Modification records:
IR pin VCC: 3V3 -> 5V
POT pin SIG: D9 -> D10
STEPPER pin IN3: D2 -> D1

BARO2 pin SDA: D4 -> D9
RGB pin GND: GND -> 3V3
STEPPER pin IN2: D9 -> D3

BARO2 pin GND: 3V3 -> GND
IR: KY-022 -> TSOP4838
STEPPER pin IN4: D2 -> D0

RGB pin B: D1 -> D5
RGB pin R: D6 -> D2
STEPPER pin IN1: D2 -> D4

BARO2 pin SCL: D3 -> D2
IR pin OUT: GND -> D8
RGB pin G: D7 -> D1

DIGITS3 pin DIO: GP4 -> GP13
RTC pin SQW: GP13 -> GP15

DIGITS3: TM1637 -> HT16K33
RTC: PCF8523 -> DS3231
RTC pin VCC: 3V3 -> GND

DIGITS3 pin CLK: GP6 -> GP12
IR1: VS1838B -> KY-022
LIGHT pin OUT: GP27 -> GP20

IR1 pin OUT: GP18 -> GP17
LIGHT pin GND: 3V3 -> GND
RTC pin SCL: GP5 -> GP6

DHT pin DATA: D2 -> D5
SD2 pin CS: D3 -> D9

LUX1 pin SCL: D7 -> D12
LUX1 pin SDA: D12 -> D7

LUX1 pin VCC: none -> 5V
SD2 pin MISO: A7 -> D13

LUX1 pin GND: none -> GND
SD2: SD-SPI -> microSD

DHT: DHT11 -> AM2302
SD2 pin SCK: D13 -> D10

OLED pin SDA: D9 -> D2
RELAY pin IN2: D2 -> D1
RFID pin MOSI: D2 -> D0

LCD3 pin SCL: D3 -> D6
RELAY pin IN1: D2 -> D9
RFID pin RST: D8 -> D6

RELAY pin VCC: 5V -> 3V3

• **Directions for this task**
Every entry should be printed again exactly as it stands.

• **Reply to the task**
IR pin VCC: 3V3 -> 5V
POT pin SIG: D9 -> D10
STEPPER pin IN3: D2 -> D1

BARO2 pin SDA: D4 -> D9
RGB pin GND: GND -> 3V3
STEPPER pin IN2: D9 -> D3

BARO2 pin GND: 3V3 -> GND
IR: KY-022 -> TSOP4838
STEPPER pin IN4: D2 -> D0

RGB pin B: D1 -> D5
RGB pin R: D6 -> D2
STEPPER pin IN1: D2 -> D4

BARO2 pin SCL: D3 -> D2
IR pin OUT: GND -> D8
RGB pin G: D7 -> D1

DIGITS3 pin DIO: GP4 -> GP13
RTC pin SQW: GP13 -> GP15

DIGITS3: TM1637 -> HT16K33
RTC: PCF8523 -> DS3231
RTC pin VCC: 3V3 -> GND

DIGITS3 pin CLK: GP6 -> GP12
IR1: VS1838B -> KY-022
LIGHT pin OUT: GP27 -> GP20

IR1 pin OUT: GP18 -> GP17
LIGHT pin GND: 3V3 -> GND
RTC pin SCL: GP5 -> GP6

DHT pin DATA: D2 -> D5
SD2 pin CS: D3 -> D9

LUX1 pin SCL: D7 -> D12
LUX1 pin SDA: D12 -> D7

LUX1 pin VCC: none -> 5V
SD2 pin MISO: A7 -> D13

LUX1 pin GND: none -> GND
SD2: SD-SPI -> microSD

DHT: DHT11 -> AM2302
SD2 pin SCK: D13 -> D10

OLED pin SDA: D9 -> D2
RELAY pin IN2: D2 -> D1
RFID pin MOSI: D2 -> D0

LCD3 pin SCL: D3 -> D6
RELAY pin IN1: D2 -> D9
RFID pin RST: D8 -> D6

RELAY pin VCC: 5V -> 3V3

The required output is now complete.